> [Exercise aim] Exactly and only the lines from the line holding "replace: turquoise cylinder" to the end of the records should be reproduced. Leave pictures out.

★ ★ ★

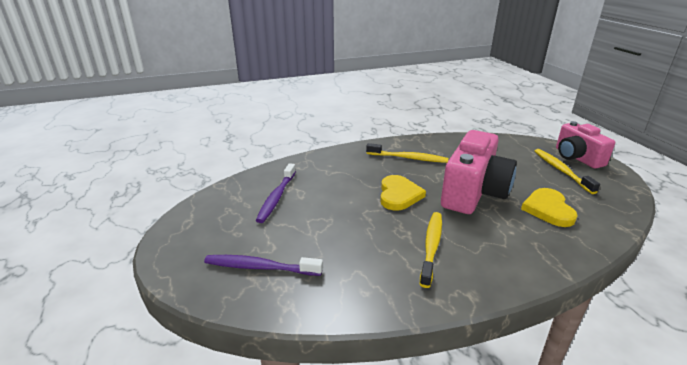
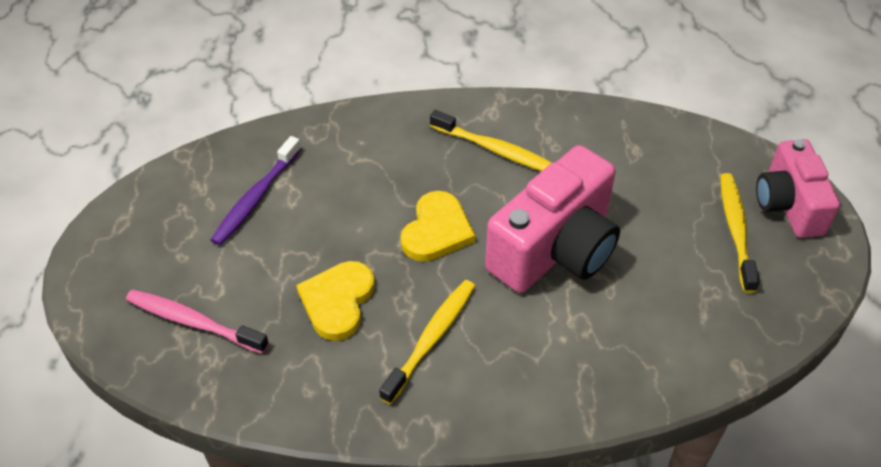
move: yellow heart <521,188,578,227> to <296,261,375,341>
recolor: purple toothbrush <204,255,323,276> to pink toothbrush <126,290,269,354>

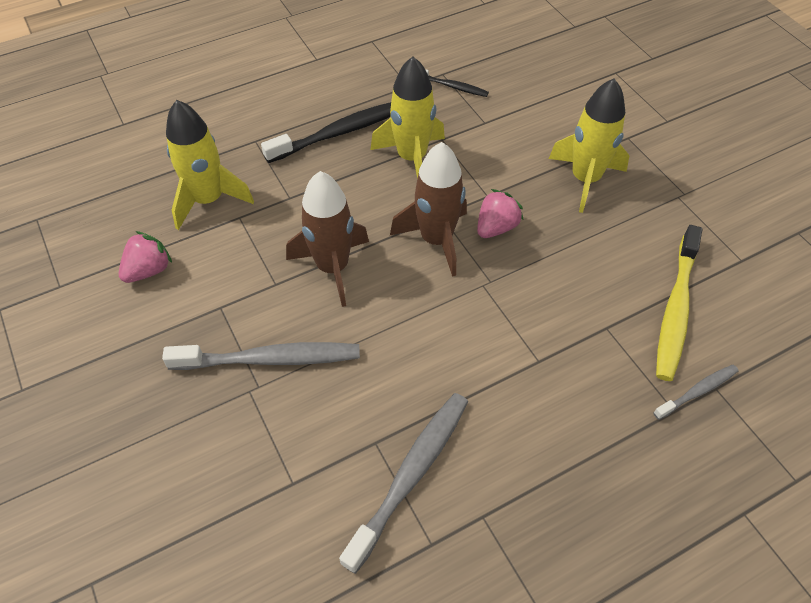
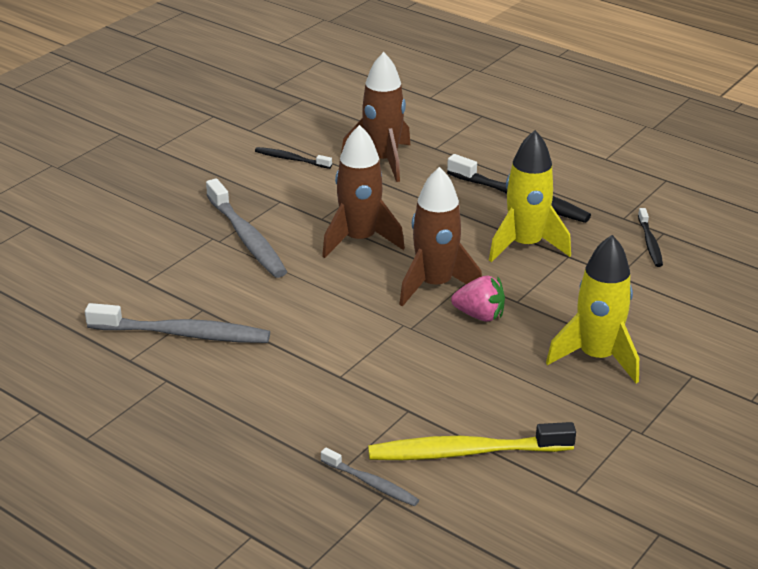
replace: pink strawberry <119,231,172,283> to black toothbrush <255,147,332,169>
recolor: yellow rocket <166,100,254,230> to brown rocket <341,52,410,182>

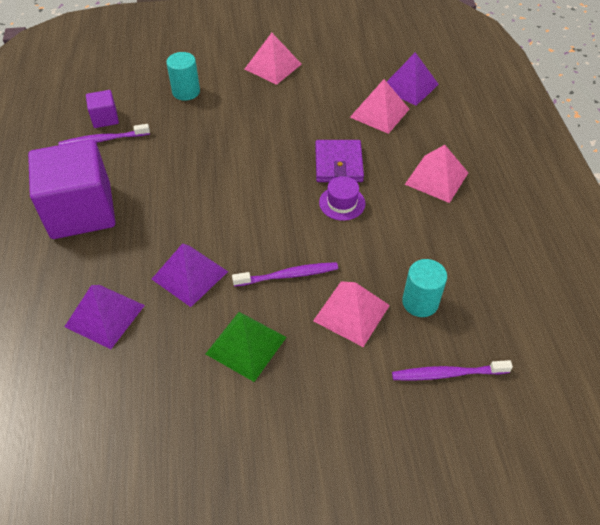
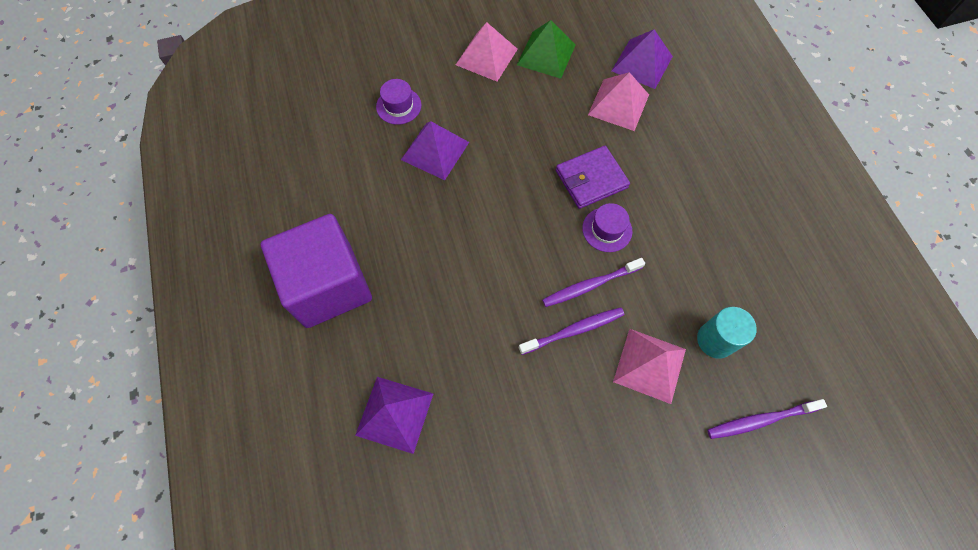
delete: purple cube <86,90,119,128>; pink pyramid <405,145,468,203>
move: purple pyramid <152,243,228,307> to <401,121,469,180>; green pyramid <206,312,287,382> to <517,20,576,79>; purple toothbrush <58,124,150,145> to <542,258,645,307>
replace: turquoise cylinder <166,52,200,101> to purple hat <376,79,421,125>
rotate: purple wallet <315,140,364,182> = <556,146,630,209> 75 degrees clockwise

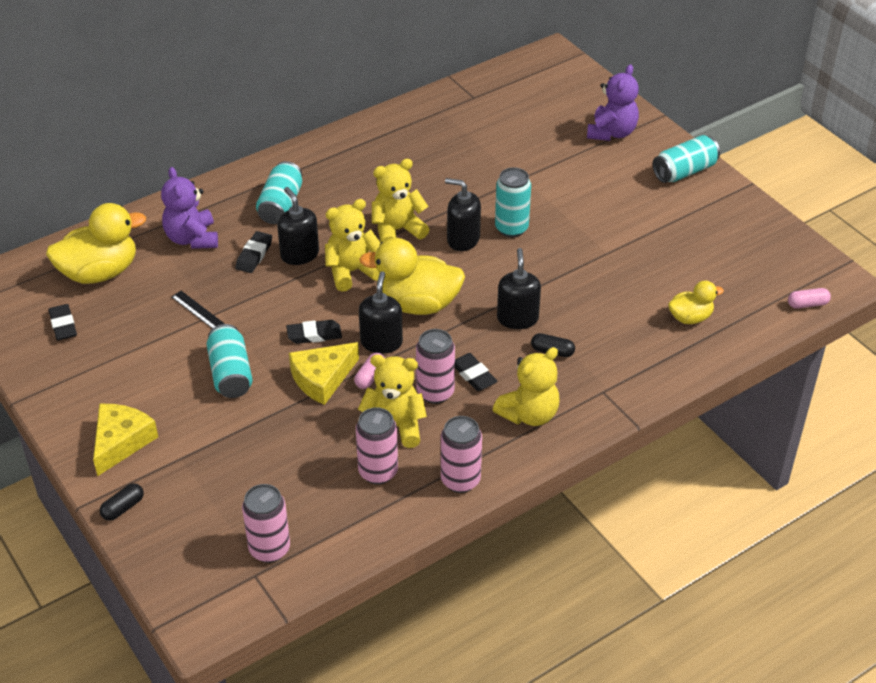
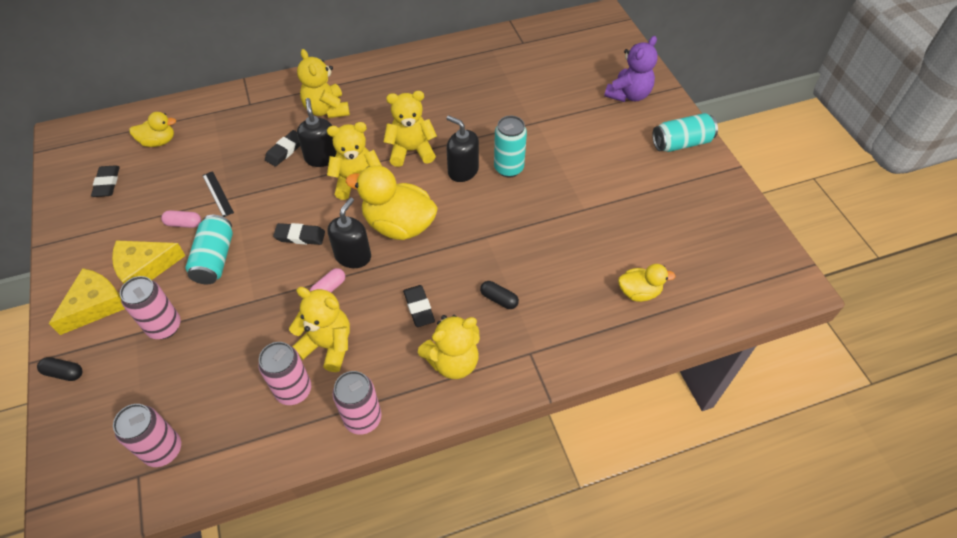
delete: purple teddy bear <161,167,218,249>; black soap dispenser <497,248,541,329>
move: yellow cheese <289,342,359,405> to <112,240,186,284>; pink can <416,329,455,404> to <120,276,181,339>; pink capsule <788,288,831,309> to <161,210,201,228>
replace: turquoise can <256,161,302,224> to yellow teddy bear <297,49,350,118>
rotate: black capsule <100,483,144,521> = <37,357,83,381> 45 degrees clockwise
resize: yellow duck <46,203,146,284> = <129,112,176,147> x0.55

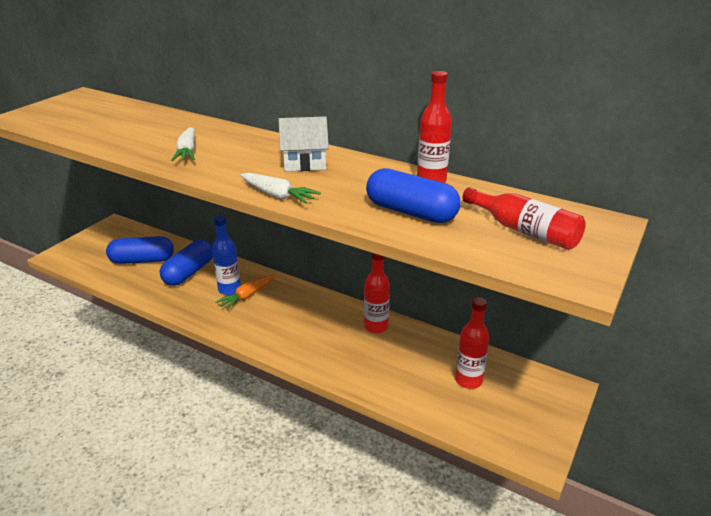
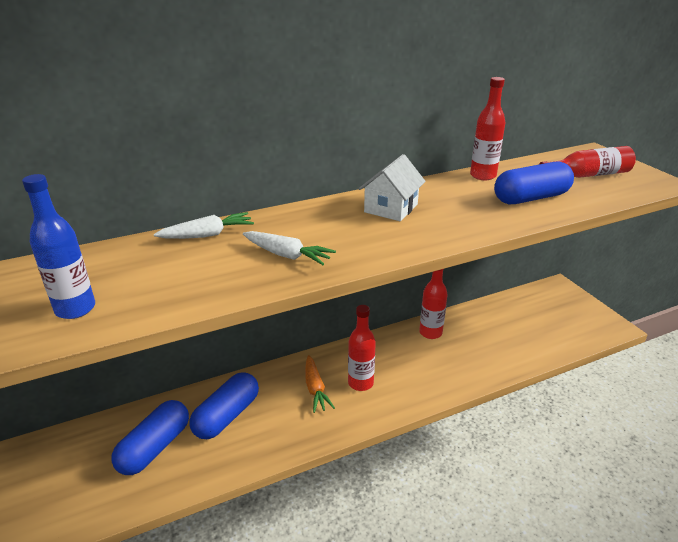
move: blue bottle <212,215,241,295> to <22,174,95,319>; white carrot <240,173,321,204> to <154,212,254,239>; red bottle <455,297,489,389> to <348,305,376,391>
rotate: blue capsule <160,240,213,286> = <189,372,259,439> 60 degrees clockwise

★ ★ ★

> [Written solution]
replace: turquoise cylinder <166,52,200,101> to purple hat <376,79,421,125>
rotate: purple wallet <315,140,364,182> = <556,146,630,209> 75 degrees clockwise

delete: purple teddy bear <161,167,218,249>; black soap dispenser <497,248,541,329>
move: yellow cheese <289,342,359,405> to <112,240,186,284>; pink can <416,329,455,404> to <120,276,181,339>; pink capsule <788,288,831,309> to <161,210,201,228>
replace: turquoise can <256,161,302,224> to yellow teddy bear <297,49,350,118>
rotate: black capsule <100,483,144,521> = <37,357,83,381> 45 degrees clockwise
resize: yellow duck <46,203,146,284> = <129,112,176,147> x0.55

move: blue bottle <212,215,241,295> to <22,174,95,319>; white carrot <240,173,321,204> to <154,212,254,239>; red bottle <455,297,489,389> to <348,305,376,391>
rotate: blue capsule <160,240,213,286> = <189,372,259,439> 60 degrees clockwise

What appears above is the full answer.